Object counting data:

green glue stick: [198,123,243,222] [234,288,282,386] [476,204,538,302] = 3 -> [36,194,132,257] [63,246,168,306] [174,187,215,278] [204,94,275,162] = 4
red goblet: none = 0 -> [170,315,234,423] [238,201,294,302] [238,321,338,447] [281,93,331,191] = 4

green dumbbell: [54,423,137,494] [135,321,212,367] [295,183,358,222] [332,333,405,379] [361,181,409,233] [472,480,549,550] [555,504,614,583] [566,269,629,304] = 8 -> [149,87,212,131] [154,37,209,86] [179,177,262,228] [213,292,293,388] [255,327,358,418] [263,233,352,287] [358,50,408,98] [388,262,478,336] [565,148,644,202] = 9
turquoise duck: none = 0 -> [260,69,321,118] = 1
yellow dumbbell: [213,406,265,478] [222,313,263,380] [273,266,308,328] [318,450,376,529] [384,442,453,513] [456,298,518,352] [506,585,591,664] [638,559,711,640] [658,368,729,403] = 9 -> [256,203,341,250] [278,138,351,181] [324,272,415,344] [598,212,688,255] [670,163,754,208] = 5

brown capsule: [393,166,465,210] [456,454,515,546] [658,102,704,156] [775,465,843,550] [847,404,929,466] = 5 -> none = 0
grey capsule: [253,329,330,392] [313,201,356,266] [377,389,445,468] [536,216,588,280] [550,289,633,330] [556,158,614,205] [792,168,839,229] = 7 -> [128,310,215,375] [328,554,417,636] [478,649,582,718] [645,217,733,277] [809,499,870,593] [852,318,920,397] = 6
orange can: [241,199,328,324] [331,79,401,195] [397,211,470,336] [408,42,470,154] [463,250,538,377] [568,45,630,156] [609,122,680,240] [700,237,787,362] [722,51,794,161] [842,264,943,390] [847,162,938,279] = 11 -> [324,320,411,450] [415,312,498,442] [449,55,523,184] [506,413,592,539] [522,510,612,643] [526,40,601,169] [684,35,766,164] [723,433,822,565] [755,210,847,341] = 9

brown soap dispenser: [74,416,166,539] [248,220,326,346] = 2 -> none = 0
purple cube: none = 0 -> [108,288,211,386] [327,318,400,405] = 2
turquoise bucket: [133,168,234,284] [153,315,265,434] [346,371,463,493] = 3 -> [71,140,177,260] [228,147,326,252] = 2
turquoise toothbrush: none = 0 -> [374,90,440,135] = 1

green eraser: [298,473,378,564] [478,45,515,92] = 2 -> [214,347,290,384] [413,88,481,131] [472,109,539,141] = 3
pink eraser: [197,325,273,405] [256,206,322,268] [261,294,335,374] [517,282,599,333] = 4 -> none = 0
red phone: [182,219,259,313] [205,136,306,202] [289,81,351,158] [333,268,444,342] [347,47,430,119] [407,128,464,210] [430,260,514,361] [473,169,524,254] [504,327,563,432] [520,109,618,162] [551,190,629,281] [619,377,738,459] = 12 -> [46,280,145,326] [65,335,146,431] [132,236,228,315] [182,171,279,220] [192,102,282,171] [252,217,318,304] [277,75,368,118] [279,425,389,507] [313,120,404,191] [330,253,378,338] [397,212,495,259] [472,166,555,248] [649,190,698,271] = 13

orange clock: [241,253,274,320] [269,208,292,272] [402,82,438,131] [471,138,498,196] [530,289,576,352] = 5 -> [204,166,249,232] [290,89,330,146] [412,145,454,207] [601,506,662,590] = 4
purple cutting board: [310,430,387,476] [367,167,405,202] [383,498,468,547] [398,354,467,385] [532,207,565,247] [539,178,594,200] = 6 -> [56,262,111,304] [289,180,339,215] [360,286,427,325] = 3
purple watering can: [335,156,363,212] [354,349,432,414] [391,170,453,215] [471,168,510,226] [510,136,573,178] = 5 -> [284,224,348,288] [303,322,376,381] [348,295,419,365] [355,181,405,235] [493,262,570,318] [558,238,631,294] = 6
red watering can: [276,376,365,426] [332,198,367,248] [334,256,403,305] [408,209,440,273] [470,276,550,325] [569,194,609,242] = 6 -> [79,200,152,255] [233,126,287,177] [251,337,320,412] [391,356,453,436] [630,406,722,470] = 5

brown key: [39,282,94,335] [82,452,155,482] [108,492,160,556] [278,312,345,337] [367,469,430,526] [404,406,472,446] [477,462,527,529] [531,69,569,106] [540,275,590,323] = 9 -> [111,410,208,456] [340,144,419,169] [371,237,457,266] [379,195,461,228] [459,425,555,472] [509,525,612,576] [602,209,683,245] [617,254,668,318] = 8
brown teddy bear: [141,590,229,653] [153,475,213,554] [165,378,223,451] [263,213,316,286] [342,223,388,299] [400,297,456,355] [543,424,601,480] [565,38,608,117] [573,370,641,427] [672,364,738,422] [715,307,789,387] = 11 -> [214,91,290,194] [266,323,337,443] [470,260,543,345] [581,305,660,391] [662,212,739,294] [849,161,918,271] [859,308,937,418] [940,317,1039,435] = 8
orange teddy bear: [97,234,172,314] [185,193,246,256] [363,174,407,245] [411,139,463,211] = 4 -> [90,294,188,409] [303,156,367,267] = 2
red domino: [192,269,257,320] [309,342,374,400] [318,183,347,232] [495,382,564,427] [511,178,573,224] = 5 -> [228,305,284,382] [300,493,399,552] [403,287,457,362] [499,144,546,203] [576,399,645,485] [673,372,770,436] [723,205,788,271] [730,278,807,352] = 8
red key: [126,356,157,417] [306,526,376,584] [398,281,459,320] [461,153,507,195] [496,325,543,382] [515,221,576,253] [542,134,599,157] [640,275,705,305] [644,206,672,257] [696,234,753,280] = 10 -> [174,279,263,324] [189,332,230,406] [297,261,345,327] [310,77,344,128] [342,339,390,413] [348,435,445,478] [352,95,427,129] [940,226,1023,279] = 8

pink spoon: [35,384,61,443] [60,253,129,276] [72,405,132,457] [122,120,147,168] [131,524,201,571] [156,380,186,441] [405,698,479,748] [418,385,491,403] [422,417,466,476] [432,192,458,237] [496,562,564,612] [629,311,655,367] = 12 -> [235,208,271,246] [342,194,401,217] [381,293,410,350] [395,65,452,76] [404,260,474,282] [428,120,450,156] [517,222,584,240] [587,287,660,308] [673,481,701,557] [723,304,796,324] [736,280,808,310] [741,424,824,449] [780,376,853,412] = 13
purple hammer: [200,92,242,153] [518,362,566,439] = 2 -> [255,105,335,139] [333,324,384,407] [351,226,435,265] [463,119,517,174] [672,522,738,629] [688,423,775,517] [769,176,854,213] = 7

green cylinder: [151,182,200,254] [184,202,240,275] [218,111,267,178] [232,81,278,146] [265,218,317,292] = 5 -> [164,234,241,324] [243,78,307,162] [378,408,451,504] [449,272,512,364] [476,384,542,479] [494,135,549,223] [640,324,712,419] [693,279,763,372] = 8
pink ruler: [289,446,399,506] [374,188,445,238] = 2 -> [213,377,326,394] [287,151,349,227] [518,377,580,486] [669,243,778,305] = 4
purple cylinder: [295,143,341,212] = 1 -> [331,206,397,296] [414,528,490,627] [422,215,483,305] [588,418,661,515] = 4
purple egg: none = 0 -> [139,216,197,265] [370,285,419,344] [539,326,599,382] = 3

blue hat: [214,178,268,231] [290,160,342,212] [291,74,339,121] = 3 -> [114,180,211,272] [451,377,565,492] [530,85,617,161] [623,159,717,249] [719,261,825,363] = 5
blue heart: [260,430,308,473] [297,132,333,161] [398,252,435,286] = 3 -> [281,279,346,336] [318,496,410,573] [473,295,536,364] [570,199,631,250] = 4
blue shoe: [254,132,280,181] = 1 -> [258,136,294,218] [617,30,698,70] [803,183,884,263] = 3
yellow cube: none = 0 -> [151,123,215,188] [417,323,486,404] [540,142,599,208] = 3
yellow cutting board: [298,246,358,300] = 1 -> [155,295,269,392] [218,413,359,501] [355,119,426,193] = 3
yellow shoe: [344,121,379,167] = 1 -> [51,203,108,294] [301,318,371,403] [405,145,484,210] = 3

*What is needed*
Copy exactly the stretch of data above from the line with "green eraser: [298,473,378,564]" through the line with "brown teddy bear: [141,590,229,653]", and omit all other lines.

*Exercise response*
green eraser: [298,473,378,564] [478,45,515,92] = 2 -> [214,347,290,384] [413,88,481,131] [472,109,539,141] = 3
pink eraser: [197,325,273,405] [256,206,322,268] [261,294,335,374] [517,282,599,333] = 4 -> none = 0
red phone: [182,219,259,313] [205,136,306,202] [289,81,351,158] [333,268,444,342] [347,47,430,119] [407,128,464,210] [430,260,514,361] [473,169,524,254] [504,327,563,432] [520,109,618,162] [551,190,629,281] [619,377,738,459] = 12 -> [46,280,145,326] [65,335,146,431] [132,236,228,315] [182,171,279,220] [192,102,282,171] [252,217,318,304] [277,75,368,118] [279,425,389,507] [313,120,404,191] [330,253,378,338] [397,212,495,259] [472,166,555,248] [649,190,698,271] = 13

orange clock: [241,253,274,320] [269,208,292,272] [402,82,438,131] [471,138,498,196] [530,289,576,352] = 5 -> [204,166,249,232] [290,89,330,146] [412,145,454,207] [601,506,662,590] = 4
purple cutting board: [310,430,387,476] [367,167,405,202] [383,498,468,547] [398,354,467,385] [532,207,565,247] [539,178,594,200] = 6 -> [56,262,111,304] [289,180,339,215] [360,286,427,325] = 3
purple watering can: [335,156,363,212] [354,349,432,414] [391,170,453,215] [471,168,510,226] [510,136,573,178] = 5 -> [284,224,348,288] [303,322,376,381] [348,295,419,365] [355,181,405,235] [493,262,570,318] [558,238,631,294] = 6
red watering can: [276,376,365,426] [332,198,367,248] [334,256,403,305] [408,209,440,273] [470,276,550,325] [569,194,609,242] = 6 -> [79,200,152,255] [233,126,287,177] [251,337,320,412] [391,356,453,436] [630,406,722,470] = 5

brown key: [39,282,94,335] [82,452,155,482] [108,492,160,556] [278,312,345,337] [367,469,430,526] [404,406,472,446] [477,462,527,529] [531,69,569,106] [540,275,590,323] = 9 -> [111,410,208,456] [340,144,419,169] [371,237,457,266] [379,195,461,228] [459,425,555,472] [509,525,612,576] [602,209,683,245] [617,254,668,318] = 8
brown teddy bear: [141,590,229,653] [153,475,213,554] [165,378,223,451] [263,213,316,286] [342,223,388,299] [400,297,456,355] [543,424,601,480] [565,38,608,117] [573,370,641,427] [672,364,738,422] [715,307,789,387] = 11 -> [214,91,290,194] [266,323,337,443] [470,260,543,345] [581,305,660,391] [662,212,739,294] [849,161,918,271] [859,308,937,418] [940,317,1039,435] = 8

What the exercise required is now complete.